▸ **Exercise**
The required result is each line of the entries below containing the string "diode".

▸ **Change detection data**
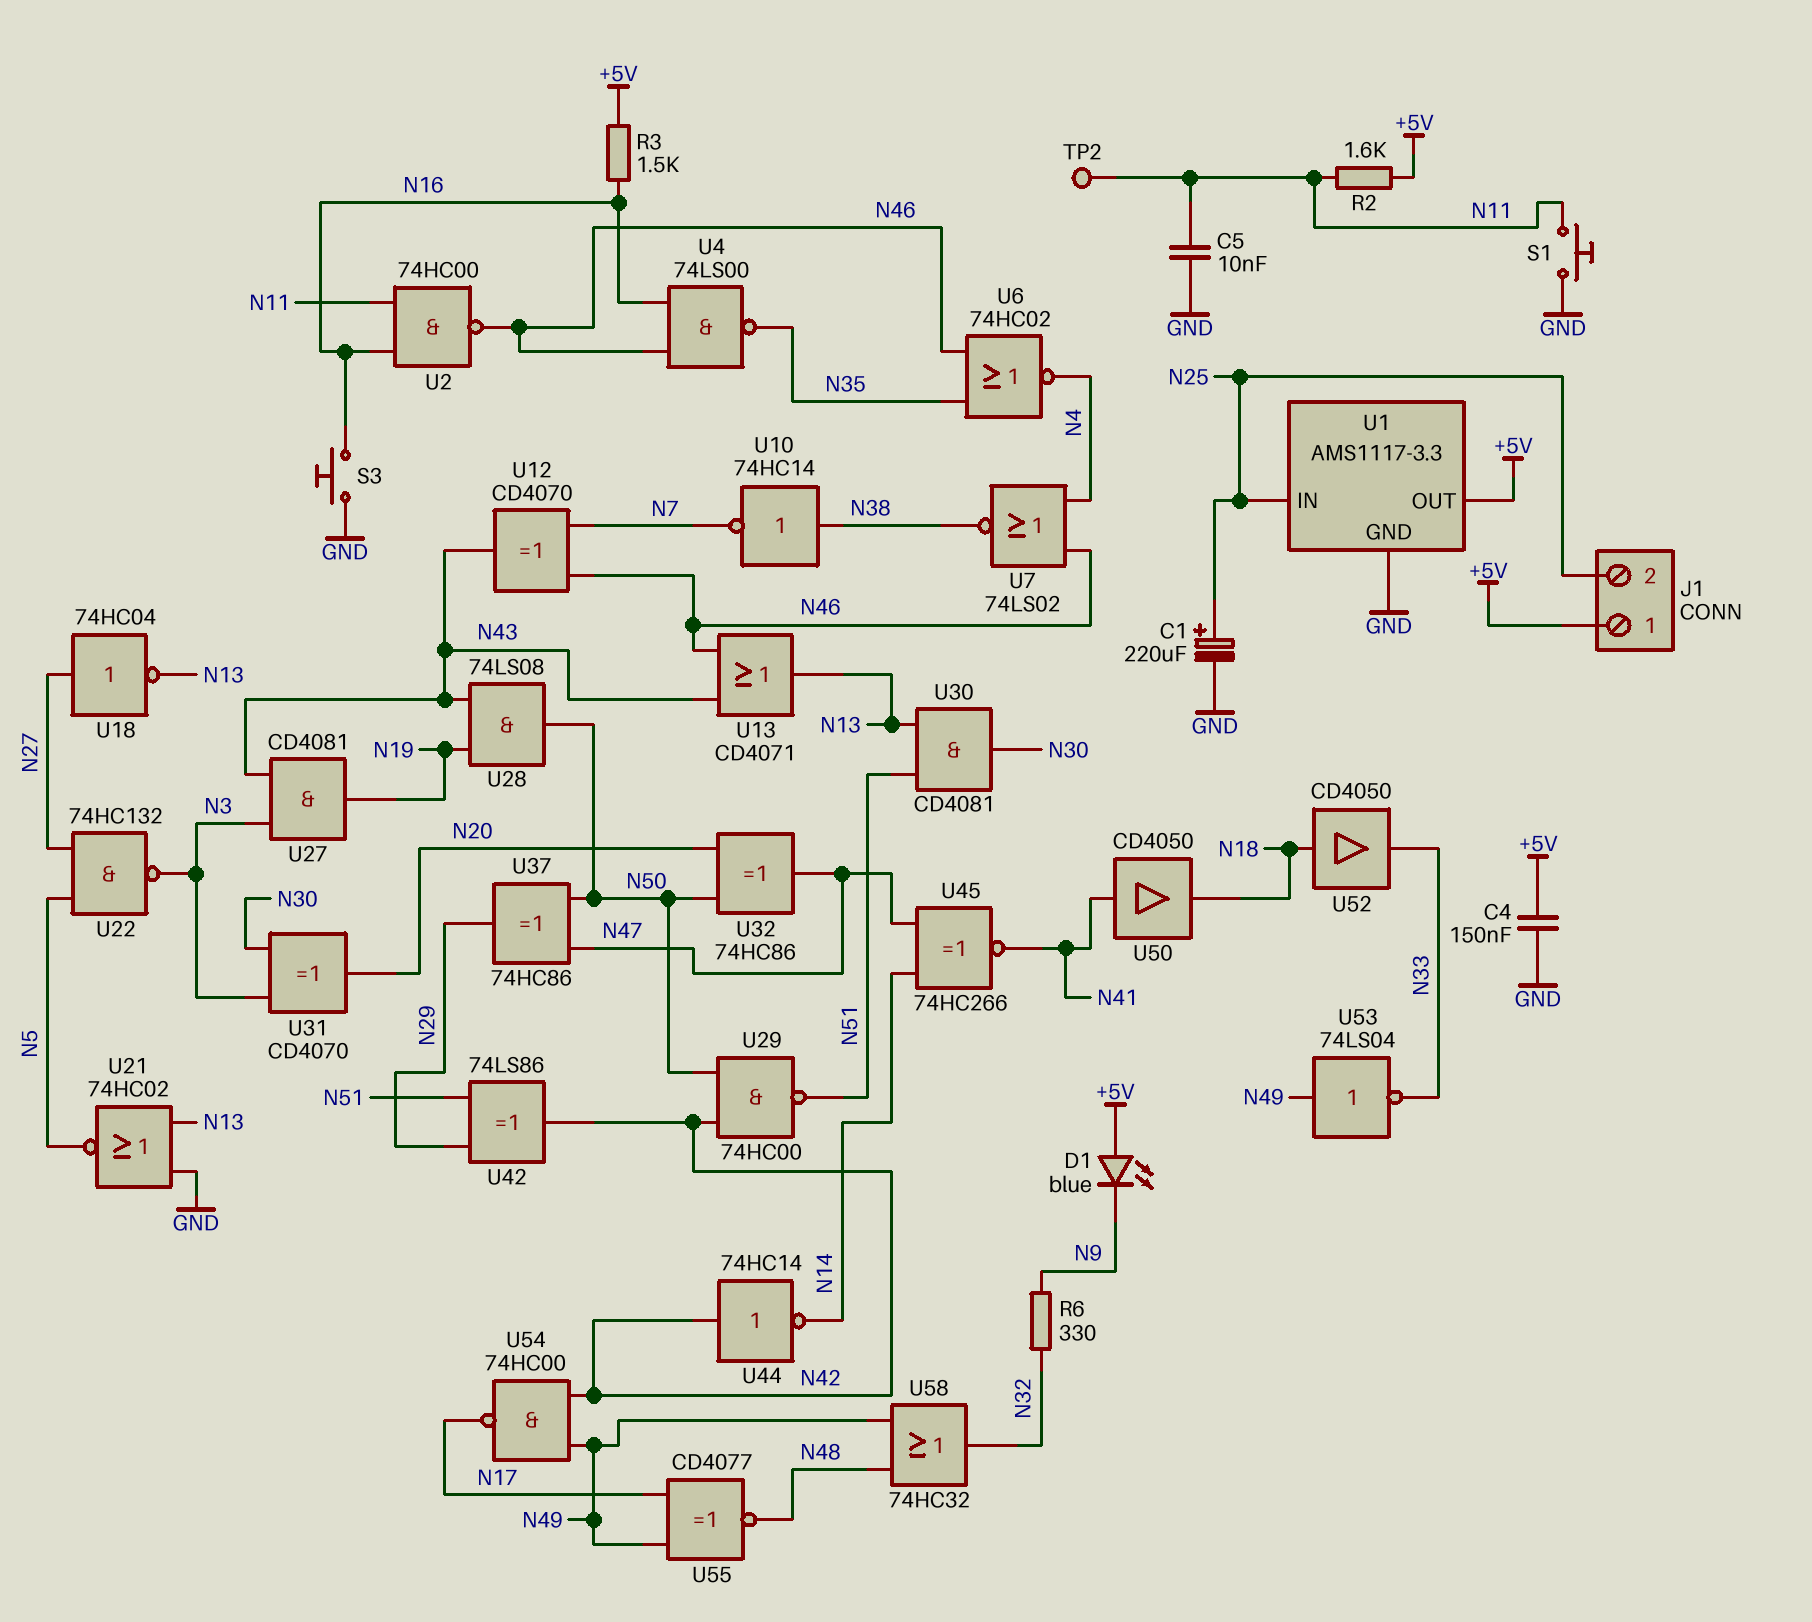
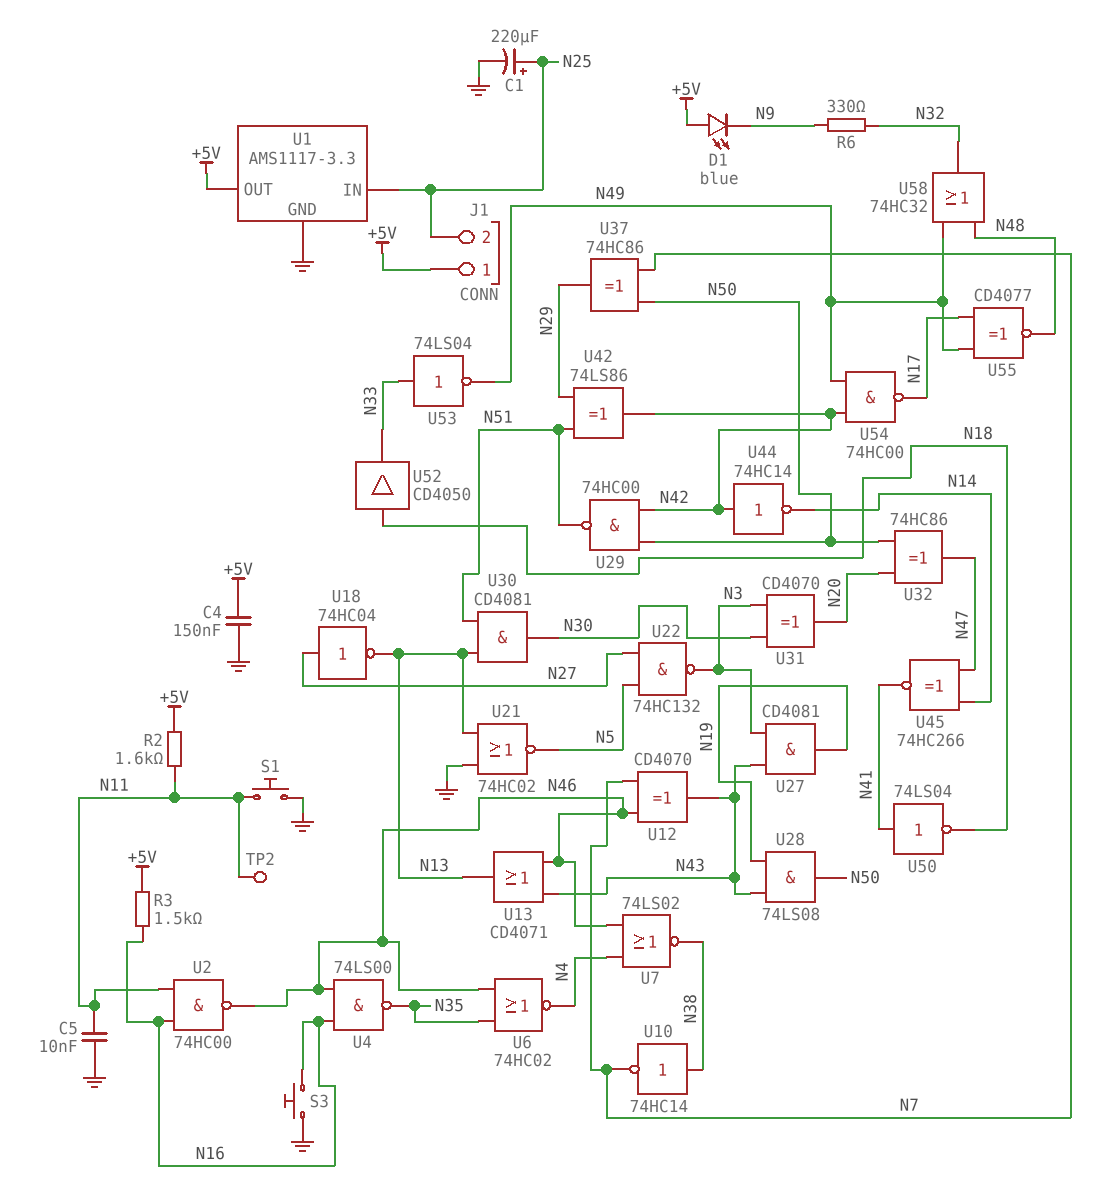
U37: XOR 74HC86 (in N47, in N50, out N29) -> XOR 74HC86 (in N7, in N50, out N29)
U50: buffer CD4050 (in N41, out N18) -> NOT 74LS04 (in N41, out N18)
U53: NOT 74LS04 (in N49, out N33) -> NOT 74LS04 (in N33, out N49)

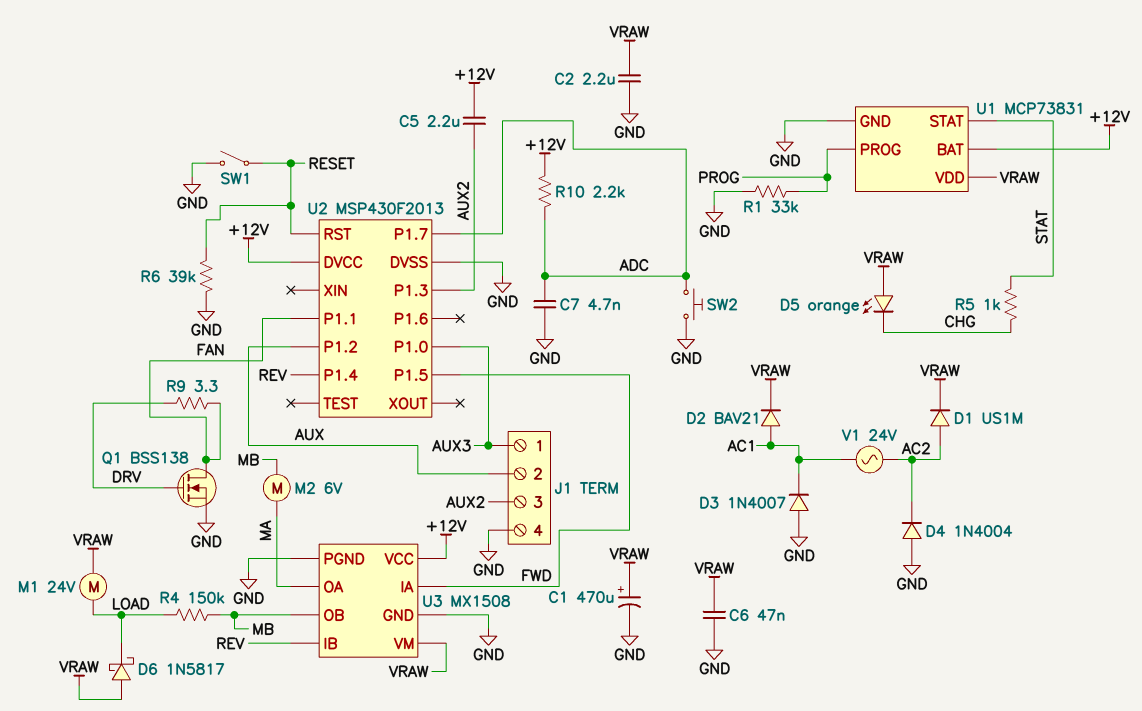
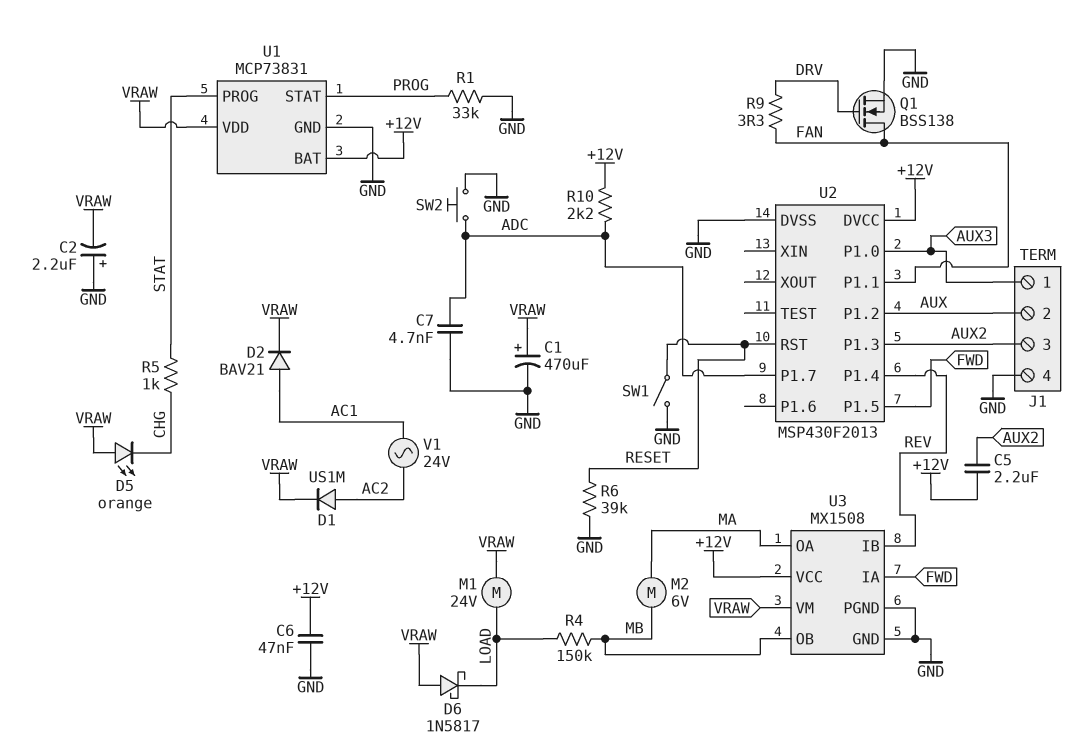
C2: 2.2uF (GND, VRAW) -> 2.2uF (plus GND, minus VRAW)
C6: 47nF (GND, VRAW) -> 47nF (+12V, GND)
D3: diode 1N4007 (A GND, K AC1) -> none
D4: diode 1N4004 (A GND, K AC2) -> none
U1 pin PROG: PROG -> STAT
U1 pin STAT: STAT -> PROG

▸ **Exercise answer**
D3: diode 1N4007 (A GND, K AC1) -> none
D4: diode 1N4004 (A GND, K AC2) -> none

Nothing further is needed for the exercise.